* Instructions to follow
Look through the data below and extract, unchanged, the lines from the one that contains "pos2: [720, 326]" to the one that contains "pos2: [407, 406]", both included.

Given records: Begin

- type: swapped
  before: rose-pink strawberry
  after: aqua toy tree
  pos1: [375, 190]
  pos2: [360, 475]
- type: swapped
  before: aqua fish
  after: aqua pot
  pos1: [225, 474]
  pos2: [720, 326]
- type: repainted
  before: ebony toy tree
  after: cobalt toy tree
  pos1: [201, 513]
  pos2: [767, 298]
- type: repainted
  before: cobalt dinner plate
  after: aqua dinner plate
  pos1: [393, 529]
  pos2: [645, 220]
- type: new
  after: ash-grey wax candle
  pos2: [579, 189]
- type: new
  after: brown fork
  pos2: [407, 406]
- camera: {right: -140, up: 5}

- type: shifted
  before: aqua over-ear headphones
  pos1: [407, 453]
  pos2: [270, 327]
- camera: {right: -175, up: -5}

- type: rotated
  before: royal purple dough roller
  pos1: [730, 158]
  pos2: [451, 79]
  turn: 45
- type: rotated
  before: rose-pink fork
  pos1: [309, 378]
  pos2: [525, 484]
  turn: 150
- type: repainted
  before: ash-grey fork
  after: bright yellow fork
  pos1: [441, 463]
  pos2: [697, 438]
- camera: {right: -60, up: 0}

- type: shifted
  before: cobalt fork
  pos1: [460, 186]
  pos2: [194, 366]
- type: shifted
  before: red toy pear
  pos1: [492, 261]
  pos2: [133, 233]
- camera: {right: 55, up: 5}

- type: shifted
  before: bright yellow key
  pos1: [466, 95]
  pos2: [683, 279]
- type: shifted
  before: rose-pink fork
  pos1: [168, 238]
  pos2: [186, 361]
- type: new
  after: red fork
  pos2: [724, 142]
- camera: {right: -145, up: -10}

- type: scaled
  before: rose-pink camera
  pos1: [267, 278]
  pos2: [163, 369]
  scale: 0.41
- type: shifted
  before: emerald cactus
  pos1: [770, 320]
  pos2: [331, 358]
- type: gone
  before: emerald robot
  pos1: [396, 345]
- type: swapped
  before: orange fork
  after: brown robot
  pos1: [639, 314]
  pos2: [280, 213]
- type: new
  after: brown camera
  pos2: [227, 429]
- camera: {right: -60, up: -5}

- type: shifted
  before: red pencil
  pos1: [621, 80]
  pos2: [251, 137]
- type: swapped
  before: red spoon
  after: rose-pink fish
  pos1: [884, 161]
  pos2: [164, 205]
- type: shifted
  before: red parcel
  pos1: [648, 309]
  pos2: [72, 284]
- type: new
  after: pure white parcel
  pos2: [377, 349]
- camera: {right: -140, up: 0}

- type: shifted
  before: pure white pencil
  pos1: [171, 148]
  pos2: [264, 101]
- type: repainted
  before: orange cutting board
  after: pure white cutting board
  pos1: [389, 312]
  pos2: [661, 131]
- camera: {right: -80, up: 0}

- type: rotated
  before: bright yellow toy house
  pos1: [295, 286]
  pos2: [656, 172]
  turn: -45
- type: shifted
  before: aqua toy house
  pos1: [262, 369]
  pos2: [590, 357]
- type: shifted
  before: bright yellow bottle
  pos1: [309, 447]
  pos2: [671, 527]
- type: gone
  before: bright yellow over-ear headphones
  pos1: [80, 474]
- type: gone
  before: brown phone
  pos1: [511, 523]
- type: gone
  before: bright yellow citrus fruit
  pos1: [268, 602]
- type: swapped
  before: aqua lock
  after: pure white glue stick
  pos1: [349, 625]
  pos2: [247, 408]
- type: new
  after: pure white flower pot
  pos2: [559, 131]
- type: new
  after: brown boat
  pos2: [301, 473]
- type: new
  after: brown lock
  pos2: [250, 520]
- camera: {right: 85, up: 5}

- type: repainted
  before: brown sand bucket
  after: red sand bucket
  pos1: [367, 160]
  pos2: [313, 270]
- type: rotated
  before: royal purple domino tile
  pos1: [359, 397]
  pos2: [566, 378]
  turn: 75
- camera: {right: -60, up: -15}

Given records: End

* Response
  pos2: [720, 326]
- type: repainted
  before: ebony toy tree
  after: cobalt toy tree
  pos1: [201, 513]
  pos2: [767, 298]
- type: repainted
  before: cobalt dinner plate
  after: aqua dinner plate
  pos1: [393, 529]
  pos2: [645, 220]
- type: new
  after: ash-grey wax candle
  pos2: [579, 189]
- type: new
  after: brown fork
  pos2: [407, 406]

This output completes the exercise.